* _WHAT THE EXERCISE ASKS_
Repeat the records below exactly from the line containing "C1: 150nF (3V3, GND) -> 2.2uF (3V3, GND)" to the line containing "R12: none -> 4.7k (GND, VE)", taking in both of those lines. Drop the pictures.

* _SOURCE DATA_
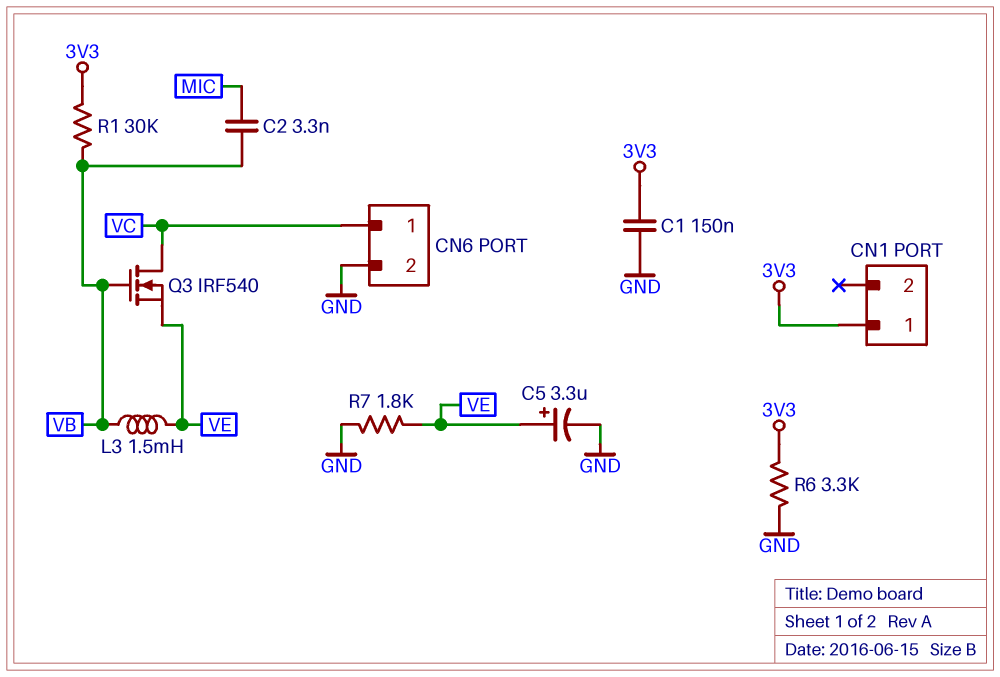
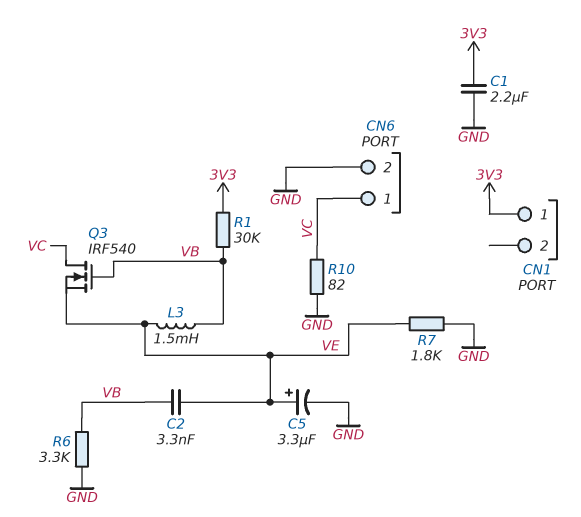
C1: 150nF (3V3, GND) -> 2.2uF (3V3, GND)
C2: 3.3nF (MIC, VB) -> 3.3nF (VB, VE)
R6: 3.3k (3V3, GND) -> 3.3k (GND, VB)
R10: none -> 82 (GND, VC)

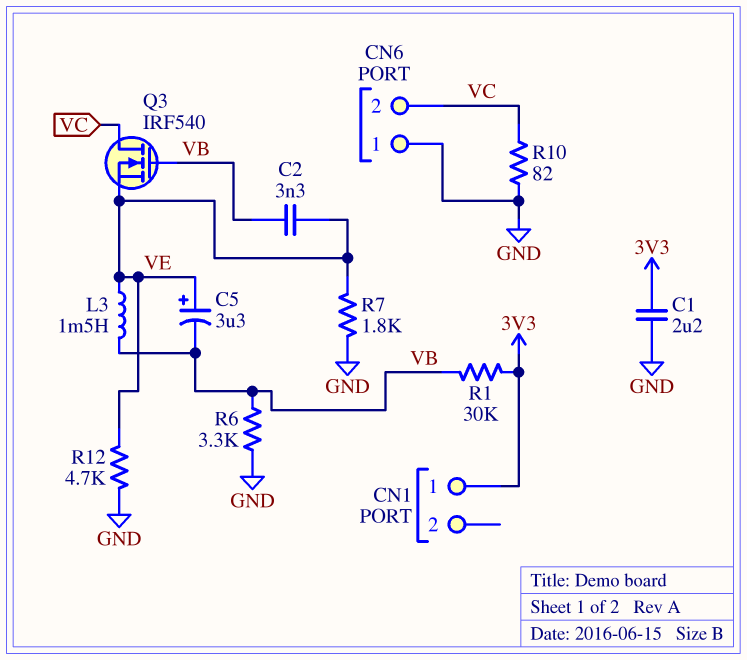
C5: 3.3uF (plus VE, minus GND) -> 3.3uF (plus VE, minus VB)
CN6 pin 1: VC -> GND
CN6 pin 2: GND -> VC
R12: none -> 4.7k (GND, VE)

--

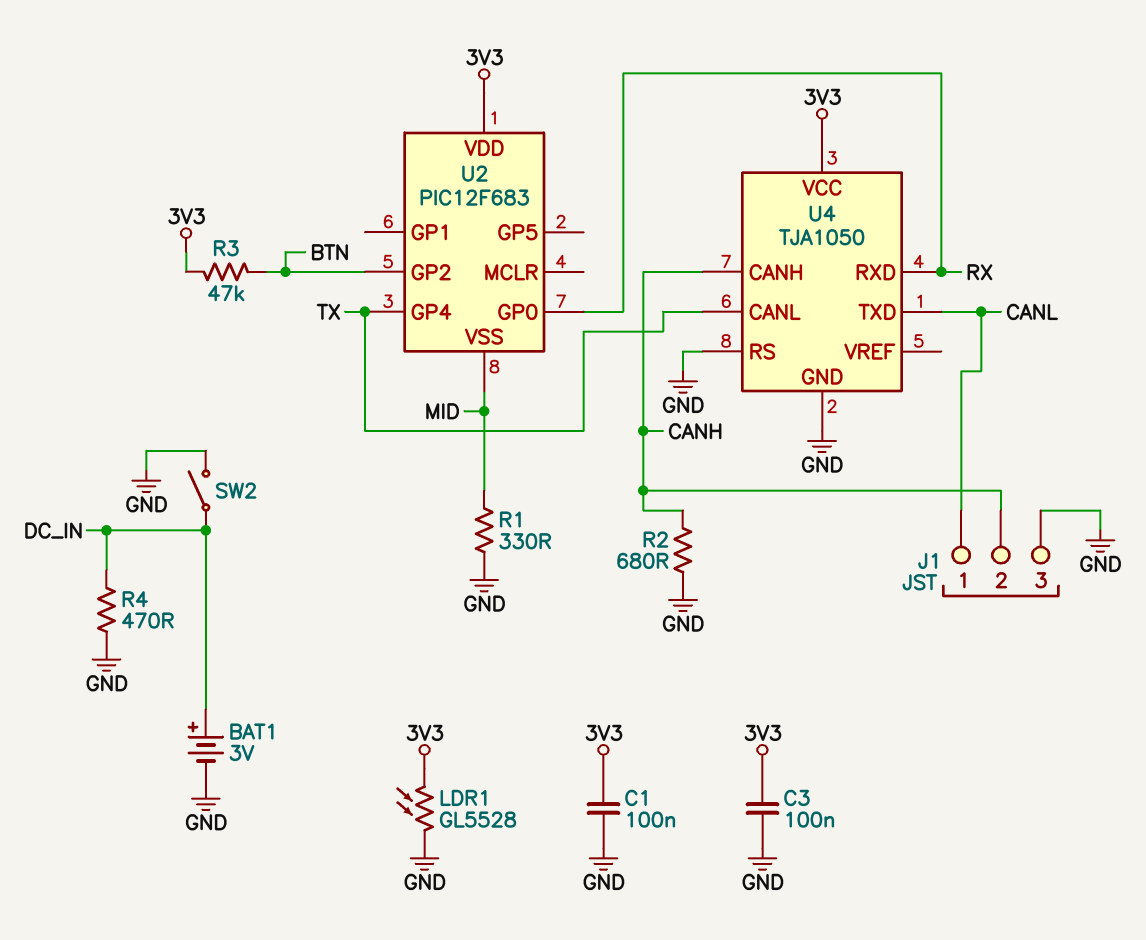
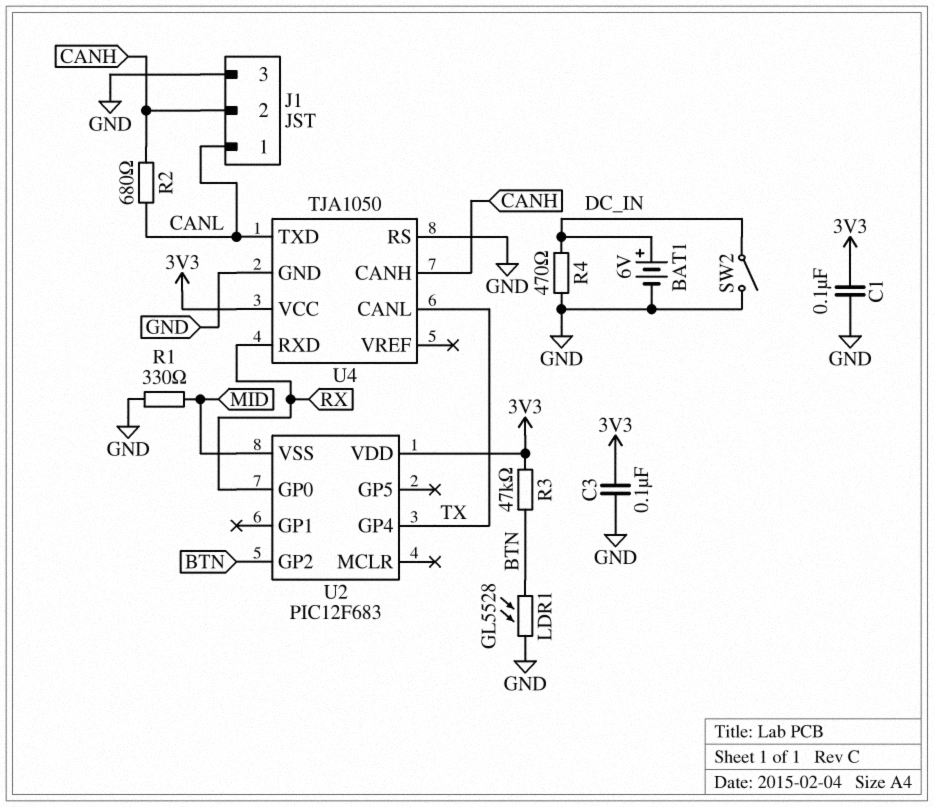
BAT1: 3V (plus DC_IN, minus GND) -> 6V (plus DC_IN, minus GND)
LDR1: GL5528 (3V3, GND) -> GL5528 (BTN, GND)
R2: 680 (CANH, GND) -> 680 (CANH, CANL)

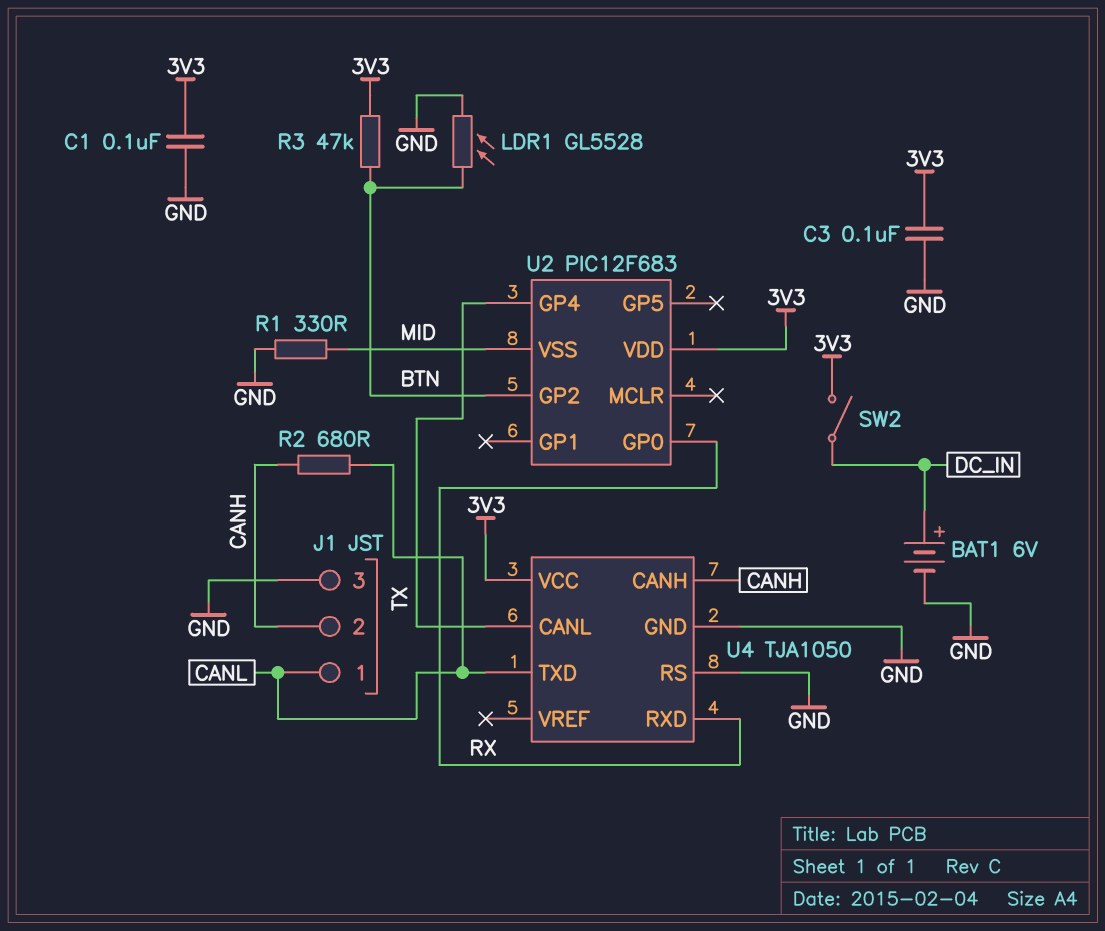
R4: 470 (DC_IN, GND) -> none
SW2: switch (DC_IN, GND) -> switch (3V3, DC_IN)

* _SOLUTION_
C1: 150nF (3V3, GND) -> 2.2uF (3V3, GND)
C2: 3.3nF (MIC, VB) -> 3.3nF (VB, VE)
R6: 3.3k (3V3, GND) -> 3.3k (GND, VB)
R10: none -> 82 (GND, VC)

C5: 3.3uF (plus VE, minus GND) -> 3.3uF (plus VE, minus VB)
CN6 pin 1: VC -> GND
CN6 pin 2: GND -> VC
R12: none -> 4.7k (GND, VE)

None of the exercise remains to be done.